**Task details:** Copy out the items exactly, beginning with the line that contains "Polar Bears [902, 210]" and continuing through the line that contains "Debby Willemsz [150, 515]", with both of those lines included.

**Supplied data:**
....

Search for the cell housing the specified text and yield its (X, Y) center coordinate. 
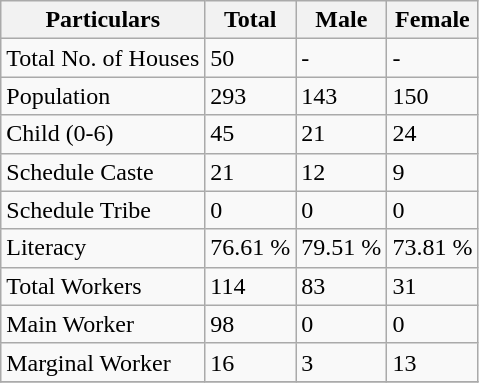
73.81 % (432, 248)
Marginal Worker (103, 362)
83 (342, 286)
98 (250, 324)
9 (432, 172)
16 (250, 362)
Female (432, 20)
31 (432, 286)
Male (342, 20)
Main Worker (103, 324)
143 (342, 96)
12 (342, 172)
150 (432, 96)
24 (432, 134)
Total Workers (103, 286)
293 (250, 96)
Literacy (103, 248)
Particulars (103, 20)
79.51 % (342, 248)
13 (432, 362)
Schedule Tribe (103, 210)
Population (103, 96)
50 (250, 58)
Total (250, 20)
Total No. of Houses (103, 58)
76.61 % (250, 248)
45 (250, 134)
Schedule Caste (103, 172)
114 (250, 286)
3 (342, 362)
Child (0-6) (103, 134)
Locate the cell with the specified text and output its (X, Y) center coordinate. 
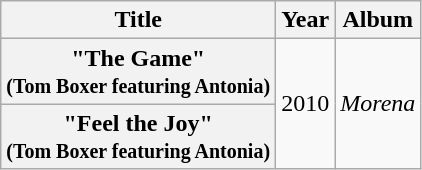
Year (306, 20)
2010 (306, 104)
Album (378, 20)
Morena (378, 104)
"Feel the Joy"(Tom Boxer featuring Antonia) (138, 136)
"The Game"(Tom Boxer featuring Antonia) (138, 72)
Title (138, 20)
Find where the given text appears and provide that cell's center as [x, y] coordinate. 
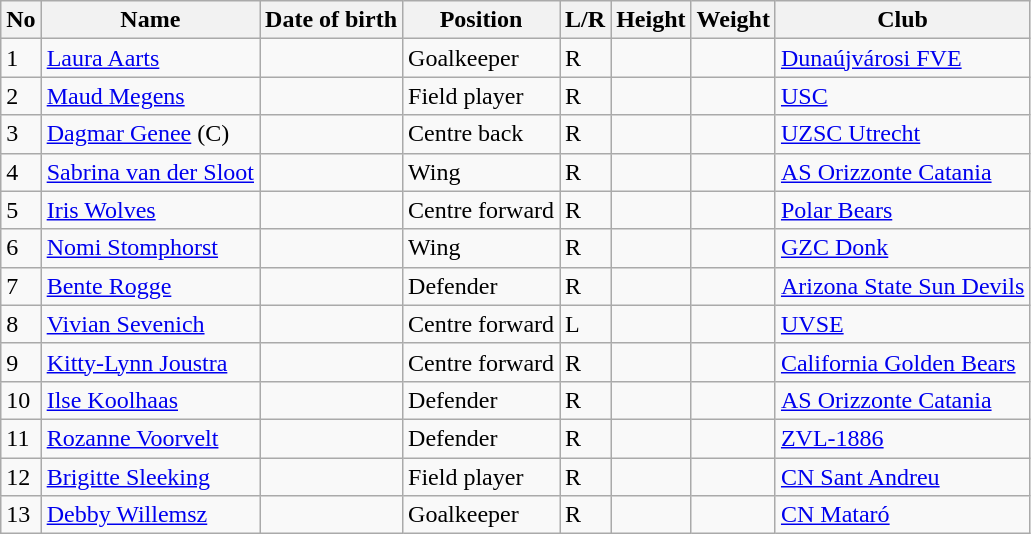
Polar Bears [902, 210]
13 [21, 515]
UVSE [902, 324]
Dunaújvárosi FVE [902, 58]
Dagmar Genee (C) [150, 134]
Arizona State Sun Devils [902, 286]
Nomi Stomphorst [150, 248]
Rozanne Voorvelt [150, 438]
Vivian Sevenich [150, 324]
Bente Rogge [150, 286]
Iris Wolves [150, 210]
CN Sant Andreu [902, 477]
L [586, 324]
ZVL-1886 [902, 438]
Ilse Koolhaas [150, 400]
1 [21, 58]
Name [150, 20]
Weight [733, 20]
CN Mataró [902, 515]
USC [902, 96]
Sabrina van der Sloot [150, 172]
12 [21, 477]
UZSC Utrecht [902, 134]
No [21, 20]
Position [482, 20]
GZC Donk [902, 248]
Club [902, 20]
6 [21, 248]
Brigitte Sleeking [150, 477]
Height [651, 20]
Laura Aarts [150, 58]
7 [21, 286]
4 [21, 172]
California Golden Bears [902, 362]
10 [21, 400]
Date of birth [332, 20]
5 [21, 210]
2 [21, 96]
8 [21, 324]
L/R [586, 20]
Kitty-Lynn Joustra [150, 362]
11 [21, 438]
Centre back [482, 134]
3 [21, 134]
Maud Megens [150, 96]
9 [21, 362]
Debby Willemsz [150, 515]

....

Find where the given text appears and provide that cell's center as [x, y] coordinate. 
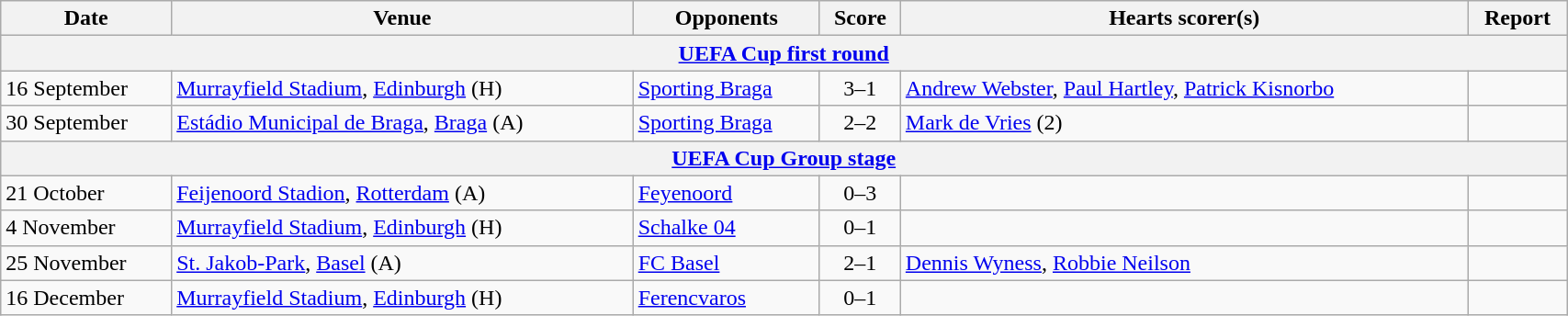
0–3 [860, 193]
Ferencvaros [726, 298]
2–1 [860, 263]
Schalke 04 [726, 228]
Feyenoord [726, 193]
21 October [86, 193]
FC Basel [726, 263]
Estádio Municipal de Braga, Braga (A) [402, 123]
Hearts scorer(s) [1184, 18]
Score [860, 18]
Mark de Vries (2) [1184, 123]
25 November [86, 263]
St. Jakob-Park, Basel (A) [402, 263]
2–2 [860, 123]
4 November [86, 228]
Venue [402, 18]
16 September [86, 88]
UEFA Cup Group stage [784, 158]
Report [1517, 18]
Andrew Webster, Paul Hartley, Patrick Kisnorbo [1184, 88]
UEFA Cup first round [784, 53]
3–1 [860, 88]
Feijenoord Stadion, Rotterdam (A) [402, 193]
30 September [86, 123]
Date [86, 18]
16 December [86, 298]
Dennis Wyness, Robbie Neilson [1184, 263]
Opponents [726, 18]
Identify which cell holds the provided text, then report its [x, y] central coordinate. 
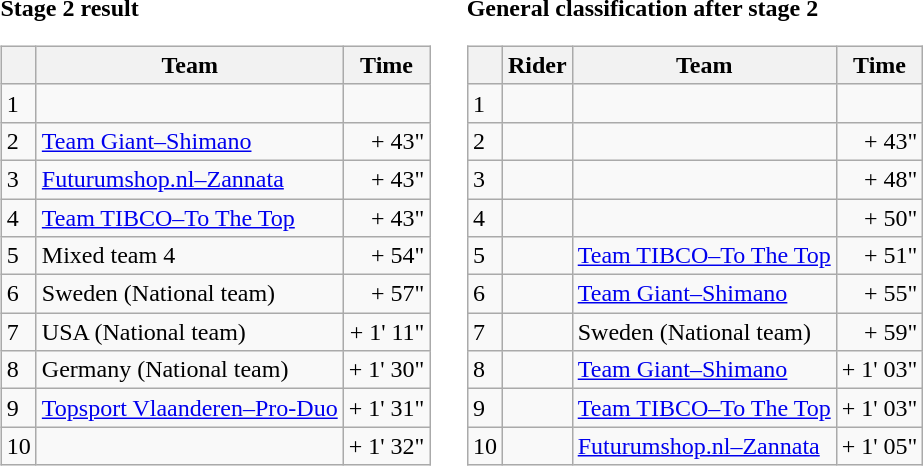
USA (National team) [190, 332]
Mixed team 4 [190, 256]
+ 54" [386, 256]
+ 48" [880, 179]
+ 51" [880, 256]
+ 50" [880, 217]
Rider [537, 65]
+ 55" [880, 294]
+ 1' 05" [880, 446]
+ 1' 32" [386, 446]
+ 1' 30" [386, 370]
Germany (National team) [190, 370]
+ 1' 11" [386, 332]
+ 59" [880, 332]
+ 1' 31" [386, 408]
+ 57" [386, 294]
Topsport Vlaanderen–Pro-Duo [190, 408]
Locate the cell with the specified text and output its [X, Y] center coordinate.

....

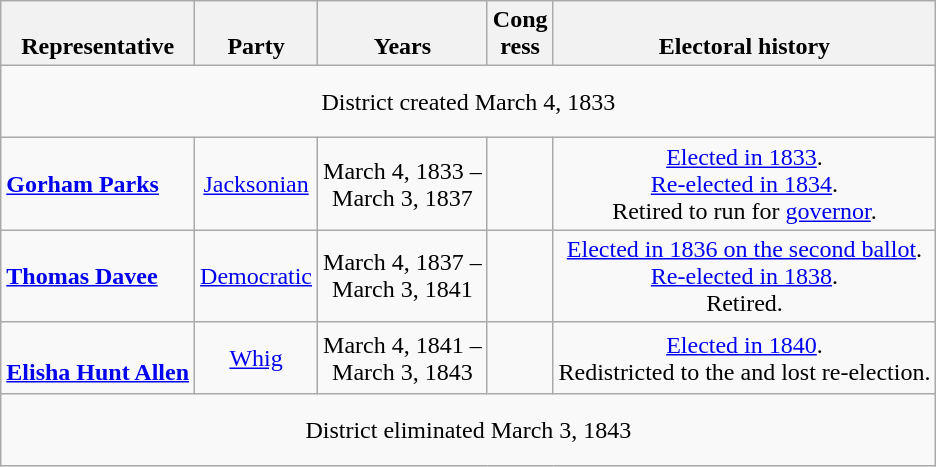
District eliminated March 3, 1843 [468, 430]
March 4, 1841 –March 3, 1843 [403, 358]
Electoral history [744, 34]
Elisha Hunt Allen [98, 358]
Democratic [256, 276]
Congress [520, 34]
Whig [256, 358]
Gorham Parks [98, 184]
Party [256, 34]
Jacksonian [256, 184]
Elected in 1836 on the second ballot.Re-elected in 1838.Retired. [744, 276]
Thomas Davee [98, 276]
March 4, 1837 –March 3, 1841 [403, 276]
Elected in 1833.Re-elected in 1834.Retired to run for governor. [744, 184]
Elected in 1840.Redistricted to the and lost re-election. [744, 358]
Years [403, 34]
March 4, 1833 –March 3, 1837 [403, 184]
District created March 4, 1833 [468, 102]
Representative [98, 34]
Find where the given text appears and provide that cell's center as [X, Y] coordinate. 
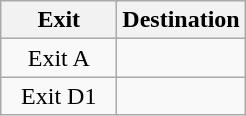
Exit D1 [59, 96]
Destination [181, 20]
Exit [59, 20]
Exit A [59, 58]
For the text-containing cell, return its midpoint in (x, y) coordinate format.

....

**Solution below:**
Polar Bears [902, 210]
13 [21, 515]
UVSE [902, 324]
Dunaújvárosi FVE [902, 58]
Dagmar Genee (C) [150, 134]
Arizona State Sun Devils [902, 286]
Nomi Stomphorst [150, 248]
Rozanne Voorvelt [150, 438]
Vivian Sevenich [150, 324]
Bente Rogge [150, 286]
Iris Wolves [150, 210]
CN Sant Andreu [902, 477]
L [586, 324]
ZVL-1886 [902, 438]
Ilse Koolhaas [150, 400]
1 [21, 58]
Name [150, 20]
Weight [733, 20]
CN Mataró [902, 515]
USC [902, 96]
Sabrina van der Sloot [150, 172]
12 [21, 477]
UZSC Utrecht [902, 134]
No [21, 20]
Position [482, 20]
GZC Donk [902, 248]
Club [902, 20]
6 [21, 248]
Brigitte Sleeking [150, 477]
Height [651, 20]
Laura Aarts [150, 58]
7 [21, 286]
4 [21, 172]
California Golden Bears [902, 362]
10 [21, 400]
Date of birth [332, 20]
5 [21, 210]
2 [21, 96]
8 [21, 324]
L/R [586, 20]
Kitty-Lynn Joustra [150, 362]
11 [21, 438]
Centre back [482, 134]
3 [21, 134]
Maud Megens [150, 96]
9 [21, 362]
Debby Willemsz [150, 515]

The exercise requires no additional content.